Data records
• • • • •
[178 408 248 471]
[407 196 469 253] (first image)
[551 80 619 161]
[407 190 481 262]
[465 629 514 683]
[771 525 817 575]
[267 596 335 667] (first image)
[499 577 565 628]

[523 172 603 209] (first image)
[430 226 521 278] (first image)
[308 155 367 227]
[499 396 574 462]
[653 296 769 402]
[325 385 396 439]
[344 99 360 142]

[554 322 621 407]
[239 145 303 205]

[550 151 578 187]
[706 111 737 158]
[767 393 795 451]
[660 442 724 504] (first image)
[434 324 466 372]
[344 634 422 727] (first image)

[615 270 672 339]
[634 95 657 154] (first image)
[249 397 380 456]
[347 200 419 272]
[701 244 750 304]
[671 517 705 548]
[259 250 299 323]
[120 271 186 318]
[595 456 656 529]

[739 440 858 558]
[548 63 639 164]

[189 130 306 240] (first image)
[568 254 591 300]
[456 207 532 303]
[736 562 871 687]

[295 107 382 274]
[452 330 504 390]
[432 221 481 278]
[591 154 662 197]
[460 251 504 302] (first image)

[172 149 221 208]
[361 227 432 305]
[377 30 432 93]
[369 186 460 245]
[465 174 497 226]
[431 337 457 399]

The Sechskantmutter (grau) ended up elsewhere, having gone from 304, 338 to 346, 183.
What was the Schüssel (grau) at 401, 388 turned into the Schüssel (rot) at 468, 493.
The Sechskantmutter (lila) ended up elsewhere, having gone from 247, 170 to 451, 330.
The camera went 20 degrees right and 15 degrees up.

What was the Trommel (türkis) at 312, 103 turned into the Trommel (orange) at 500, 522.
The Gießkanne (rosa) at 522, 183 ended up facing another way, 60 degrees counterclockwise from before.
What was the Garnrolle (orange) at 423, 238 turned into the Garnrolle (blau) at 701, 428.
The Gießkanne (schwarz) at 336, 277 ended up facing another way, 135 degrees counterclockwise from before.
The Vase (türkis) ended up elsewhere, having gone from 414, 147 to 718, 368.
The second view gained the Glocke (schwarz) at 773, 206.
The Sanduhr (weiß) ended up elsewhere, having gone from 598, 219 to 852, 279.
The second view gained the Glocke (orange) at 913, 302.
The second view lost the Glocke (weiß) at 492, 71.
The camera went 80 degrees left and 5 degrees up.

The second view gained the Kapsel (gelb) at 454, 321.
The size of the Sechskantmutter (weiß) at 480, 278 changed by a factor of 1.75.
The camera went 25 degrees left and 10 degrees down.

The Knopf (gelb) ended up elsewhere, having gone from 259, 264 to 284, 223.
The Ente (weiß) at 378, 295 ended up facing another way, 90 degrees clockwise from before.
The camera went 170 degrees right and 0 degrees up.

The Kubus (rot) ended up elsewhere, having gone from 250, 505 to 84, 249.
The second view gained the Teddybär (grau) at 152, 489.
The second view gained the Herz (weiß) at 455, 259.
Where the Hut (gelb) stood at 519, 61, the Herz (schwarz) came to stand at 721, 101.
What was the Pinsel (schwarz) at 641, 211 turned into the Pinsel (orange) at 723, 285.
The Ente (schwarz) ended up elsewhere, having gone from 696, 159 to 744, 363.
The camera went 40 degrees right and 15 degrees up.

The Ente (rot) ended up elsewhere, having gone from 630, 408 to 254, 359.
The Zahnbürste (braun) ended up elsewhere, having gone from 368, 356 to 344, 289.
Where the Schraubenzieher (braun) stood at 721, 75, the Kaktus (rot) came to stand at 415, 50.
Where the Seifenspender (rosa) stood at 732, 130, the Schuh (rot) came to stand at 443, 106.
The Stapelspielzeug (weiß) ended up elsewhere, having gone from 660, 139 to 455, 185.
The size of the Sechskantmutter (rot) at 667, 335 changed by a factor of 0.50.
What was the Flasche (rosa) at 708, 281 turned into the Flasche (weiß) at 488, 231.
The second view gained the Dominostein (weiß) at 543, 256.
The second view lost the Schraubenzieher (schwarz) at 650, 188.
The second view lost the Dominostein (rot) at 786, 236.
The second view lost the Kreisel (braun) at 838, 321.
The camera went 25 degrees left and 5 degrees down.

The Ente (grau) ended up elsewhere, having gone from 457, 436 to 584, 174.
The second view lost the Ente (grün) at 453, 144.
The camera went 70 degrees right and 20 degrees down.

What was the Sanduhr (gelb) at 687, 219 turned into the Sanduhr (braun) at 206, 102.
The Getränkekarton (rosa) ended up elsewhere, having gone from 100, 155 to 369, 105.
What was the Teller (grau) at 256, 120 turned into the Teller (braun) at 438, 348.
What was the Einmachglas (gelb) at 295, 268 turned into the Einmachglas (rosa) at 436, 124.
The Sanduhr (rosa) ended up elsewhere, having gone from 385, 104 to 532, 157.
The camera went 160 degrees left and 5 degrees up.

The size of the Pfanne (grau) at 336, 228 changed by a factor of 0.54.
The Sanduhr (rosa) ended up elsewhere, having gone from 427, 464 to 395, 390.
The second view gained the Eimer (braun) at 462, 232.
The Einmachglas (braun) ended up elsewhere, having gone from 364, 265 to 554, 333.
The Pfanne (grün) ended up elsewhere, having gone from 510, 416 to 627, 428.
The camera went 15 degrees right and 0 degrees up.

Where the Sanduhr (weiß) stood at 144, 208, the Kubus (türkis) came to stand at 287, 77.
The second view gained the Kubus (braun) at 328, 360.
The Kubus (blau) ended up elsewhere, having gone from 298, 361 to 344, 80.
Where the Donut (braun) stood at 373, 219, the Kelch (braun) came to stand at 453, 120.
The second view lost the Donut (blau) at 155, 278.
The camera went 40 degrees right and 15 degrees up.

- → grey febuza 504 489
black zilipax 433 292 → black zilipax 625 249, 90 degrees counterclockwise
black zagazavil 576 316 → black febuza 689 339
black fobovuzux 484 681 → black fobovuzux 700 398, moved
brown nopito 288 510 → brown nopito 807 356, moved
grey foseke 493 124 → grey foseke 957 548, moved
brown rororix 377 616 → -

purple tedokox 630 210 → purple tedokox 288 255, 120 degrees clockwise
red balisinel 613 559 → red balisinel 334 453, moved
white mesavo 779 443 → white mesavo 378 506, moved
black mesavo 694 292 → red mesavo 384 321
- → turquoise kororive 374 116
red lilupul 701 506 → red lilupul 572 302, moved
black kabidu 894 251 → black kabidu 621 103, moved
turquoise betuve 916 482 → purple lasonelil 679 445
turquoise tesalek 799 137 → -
• • • • •
## Task objective
Filter the records above for lines with "grey".

## Answer
- → grey febuza 504 489
grey foseke 493 124 → grey foseke 957 548, moved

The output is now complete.